-- Opening Marker --
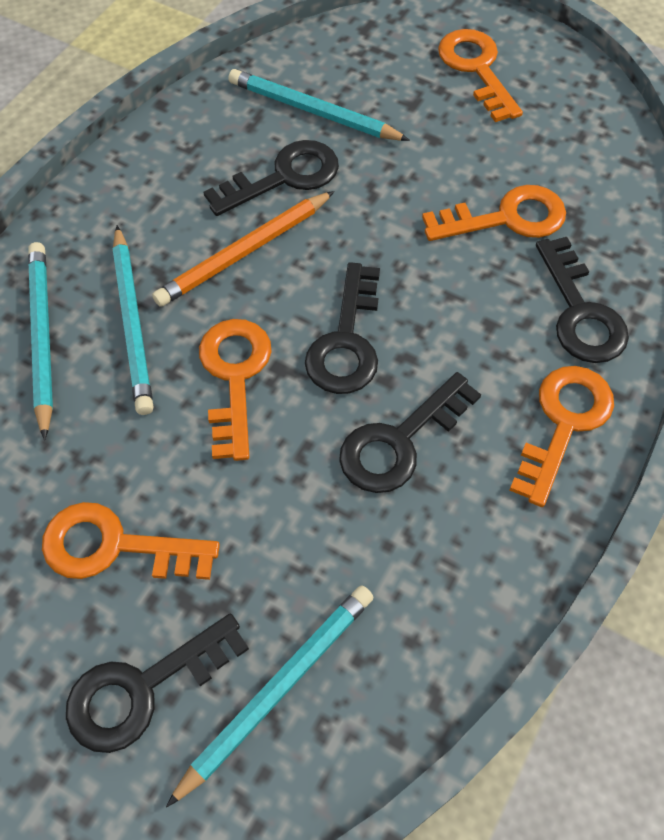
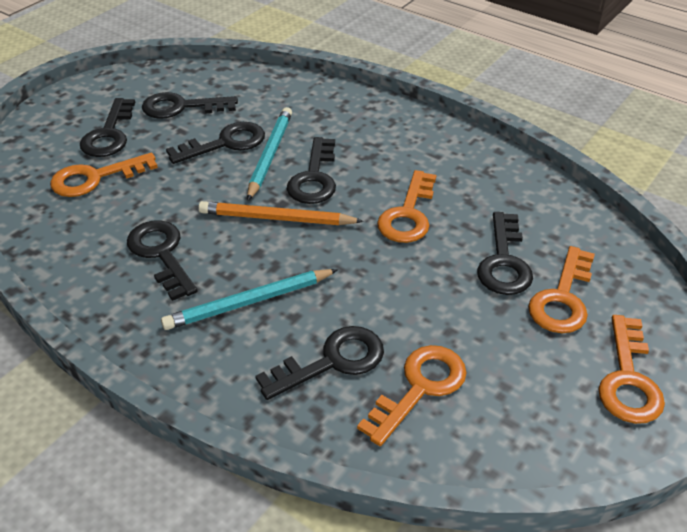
black key: 5 -> 7
turquoise pencil: 4 -> 2

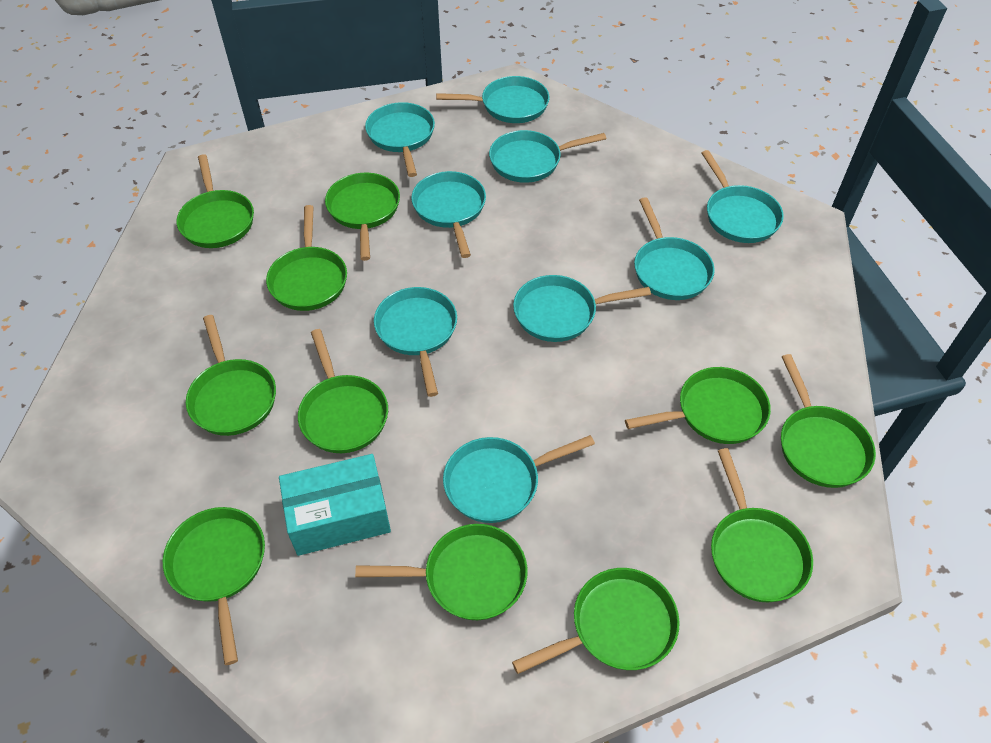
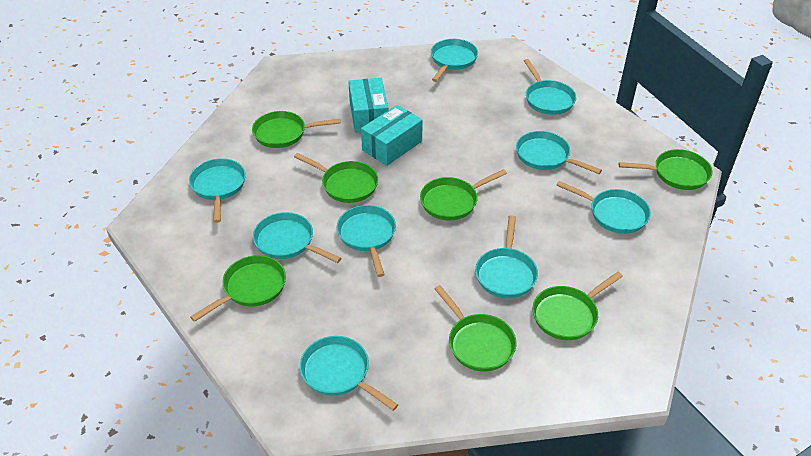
green pan: 11 -> 7
turquoise box: 1 -> 2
-- Closing Marker --
Exercise objective: Output the material above word for word. Leave out its images.

Answer space:
black key: 5 -> 7
turquoise pencil: 4 -> 2

green pan: 11 -> 7
turquoise box: 1 -> 2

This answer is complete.